Problem description:
Return exactly the span of lines that opens with the line containing "shifted: bright orange" and closes with the last line of the data, inclusive.

Provided data:
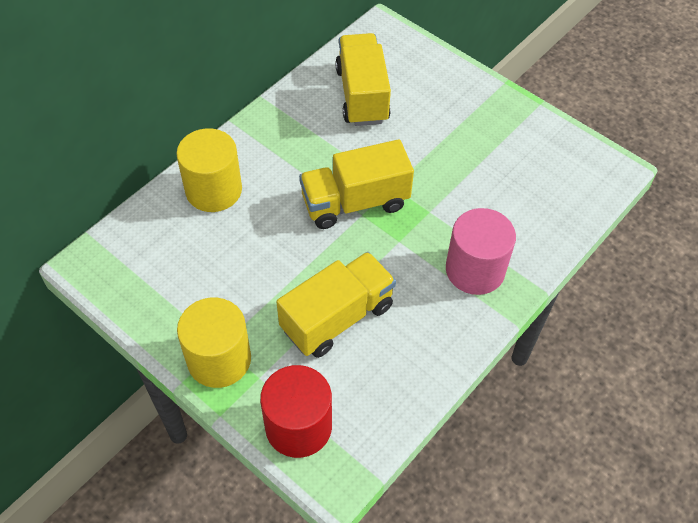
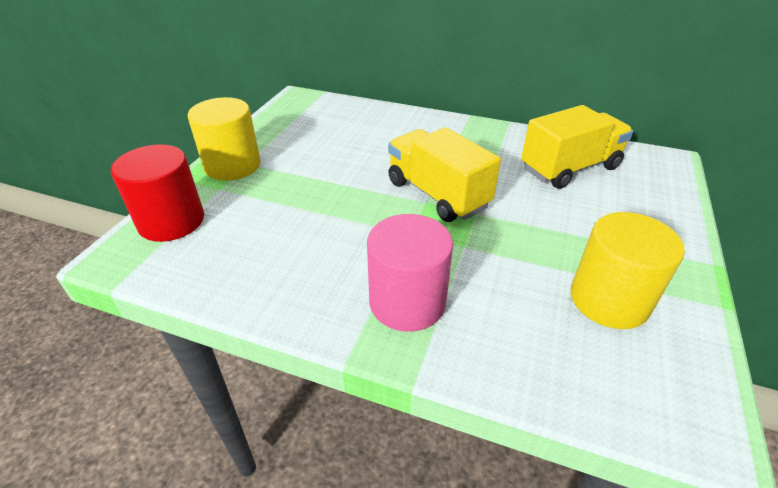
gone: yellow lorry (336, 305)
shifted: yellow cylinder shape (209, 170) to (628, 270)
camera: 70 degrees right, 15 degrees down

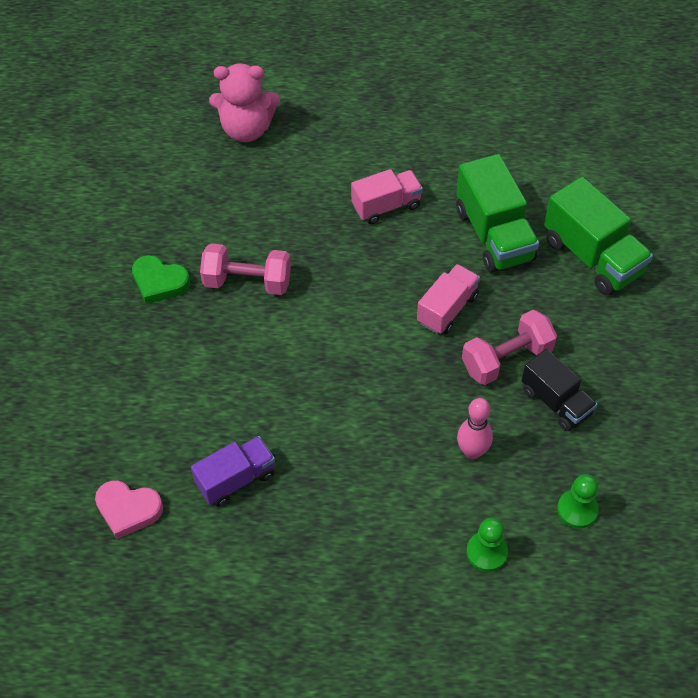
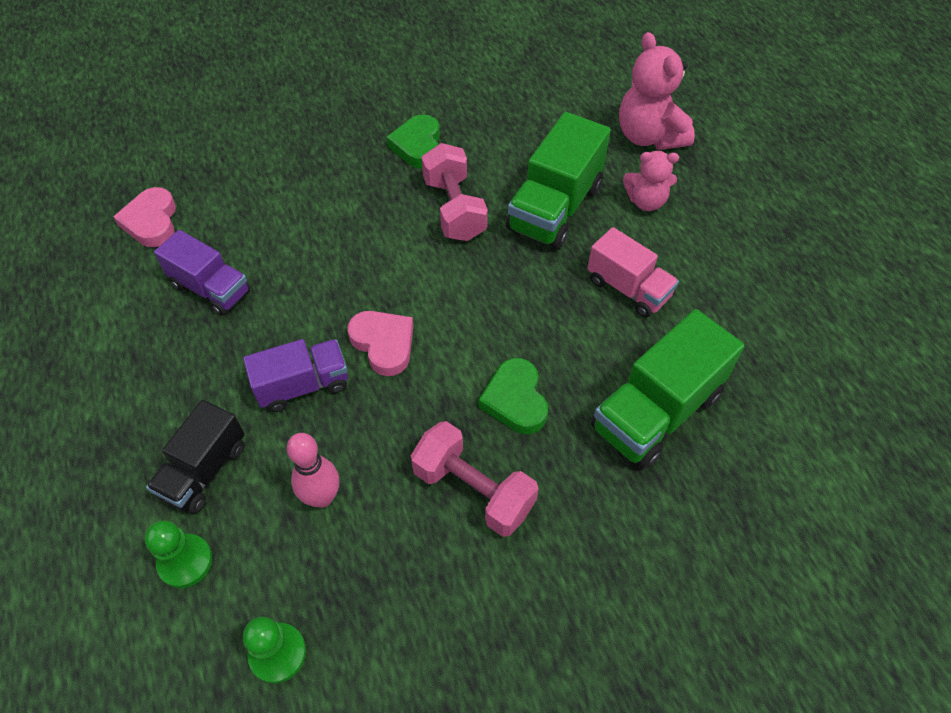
new: purple lorry (295, 375); rose-pink heart shape (380, 343); rose-pink stuffed bear (651, 181)
shifted: jet-black lorry (560, 390) to (195, 457); green lorry (598, 236) to (558, 180)
swapped: rose-pink lorry (448, 299) to green heart shape (513, 396)
camera: 65 degrees right, 0 degrees up

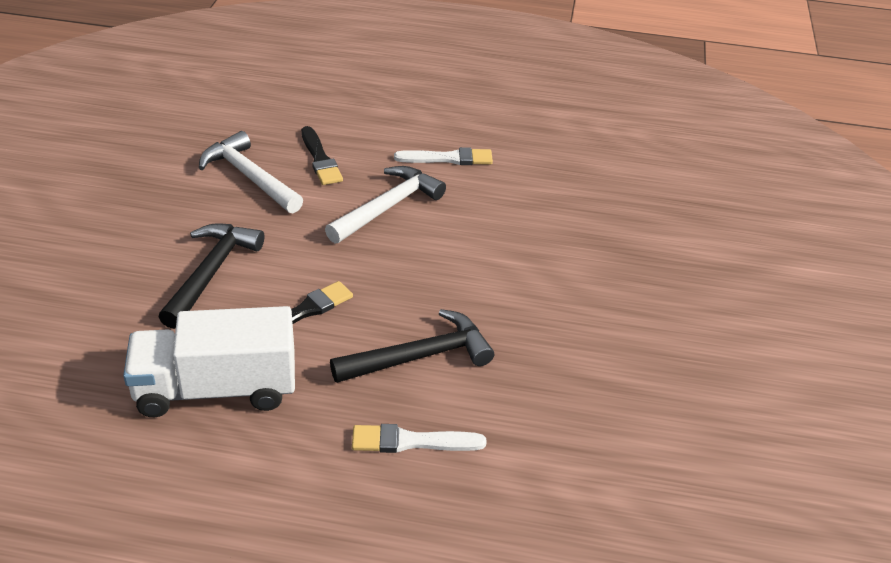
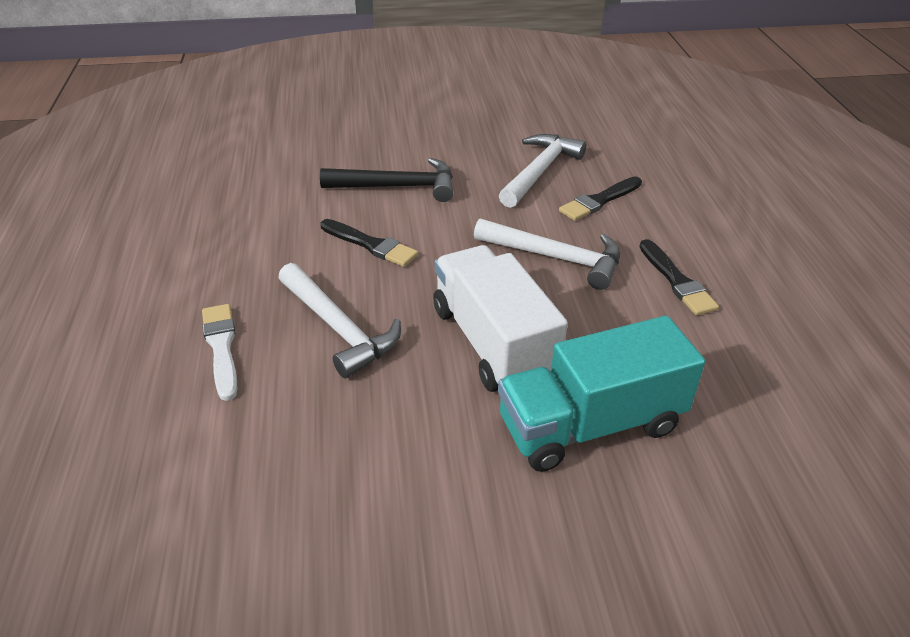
new: aqua lorry (601, 394)
shifted: white lorry (209, 361) to (500, 318)
repainted: jet-black hammer (412, 346) to white hammer (339, 320); white paintbrush (443, 156) to jet-black paintbrush (679, 277)
camera: 75 degrees right, 0 degrees up

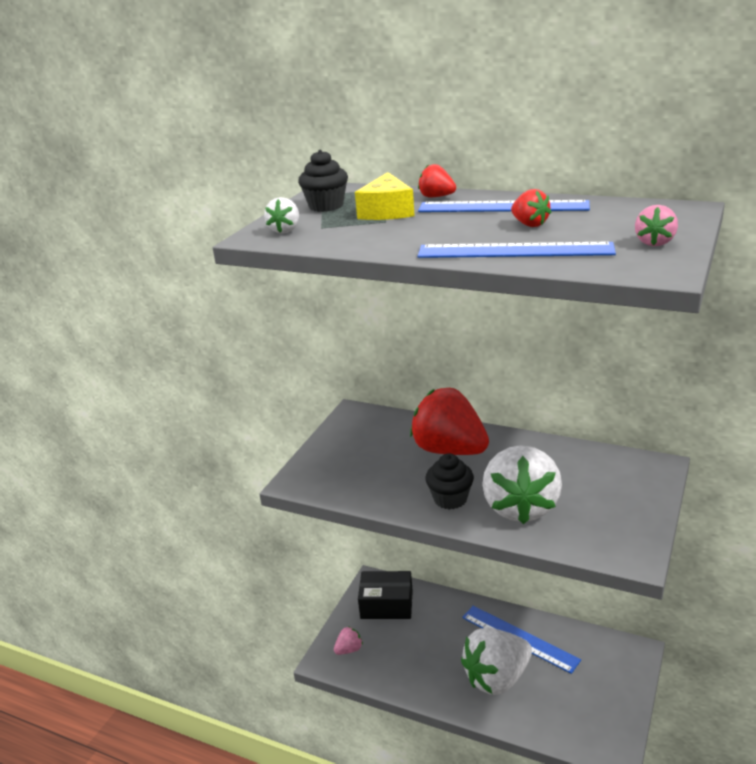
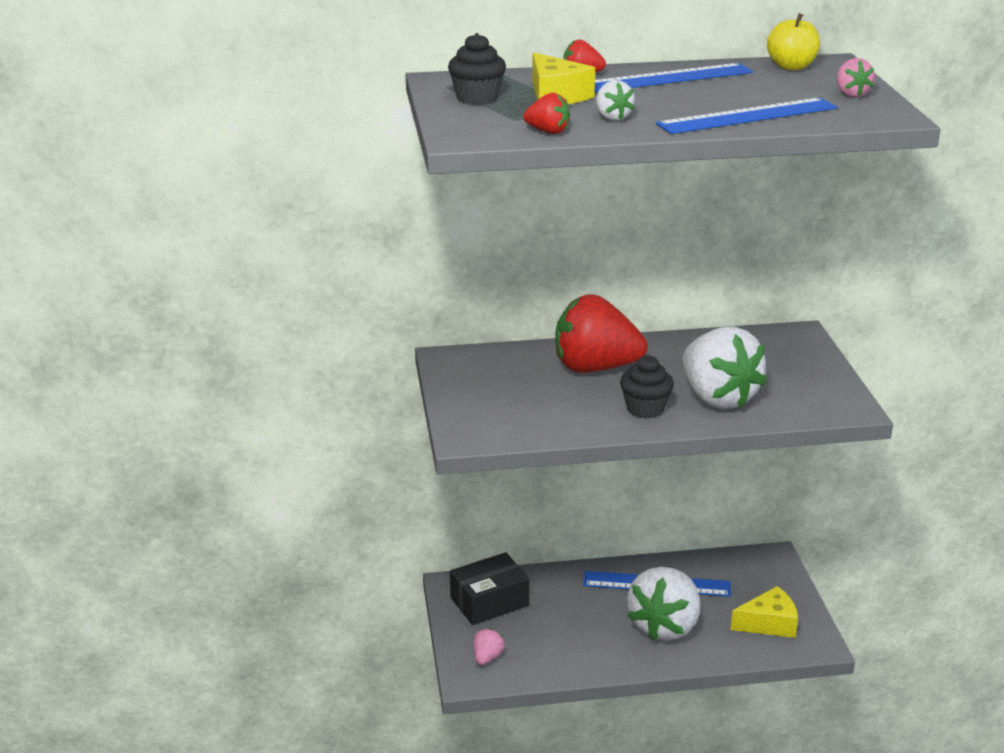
new: yellow piece of cheese (764, 612); yellow apple fruit (793, 41)
shifted: white strawberry (281, 215) to (615, 100); red strawberry (531, 208) to (546, 113)
camera: 35 degrees left, 0 degrees up

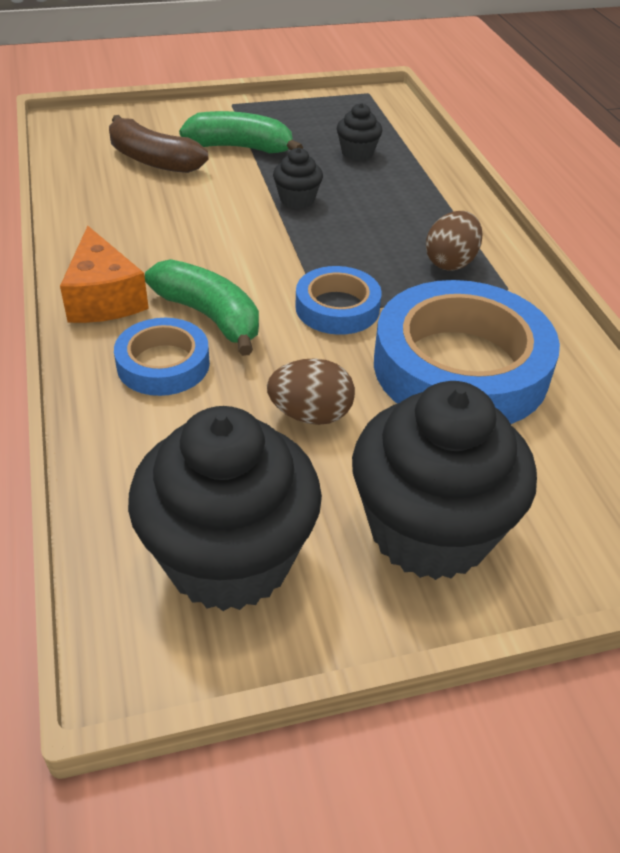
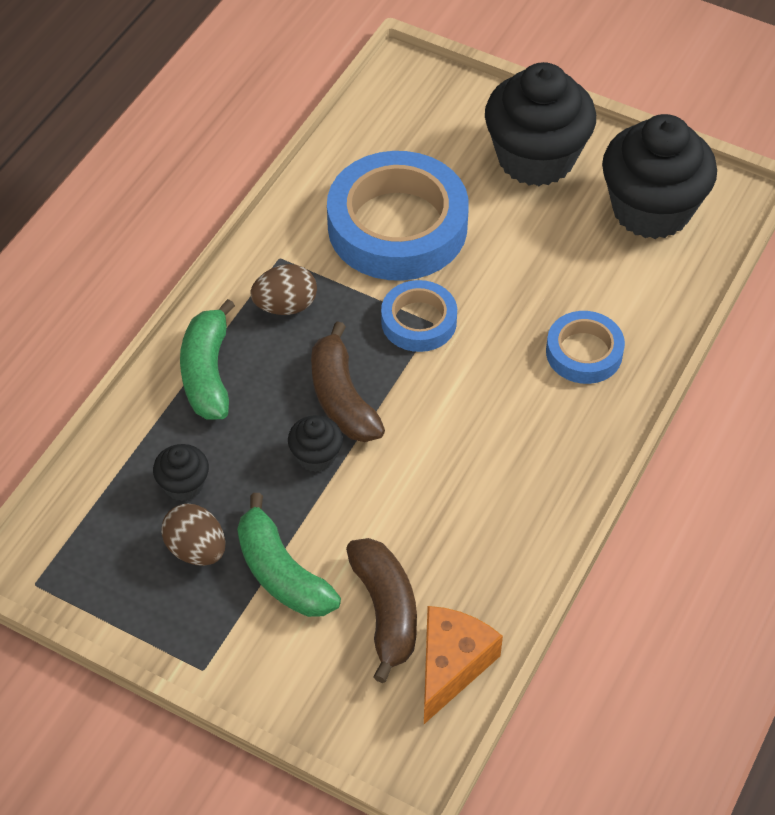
new: brown banana fruit (348, 381)
shifted: bright orange piece of cheese (104, 274) to (463, 665); green banana fruit (202, 307) to (207, 359); brown egg shape (311, 391) to (193, 535)
camera: 135 degrees left, 10 degrees up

Expected output:
shifted: bright orange piece of cheese (104, 274) to (463, 665); green banana fruit (202, 307) to (207, 359); brown egg shape (311, 391) to (193, 535)
camera: 135 degrees left, 10 degrees up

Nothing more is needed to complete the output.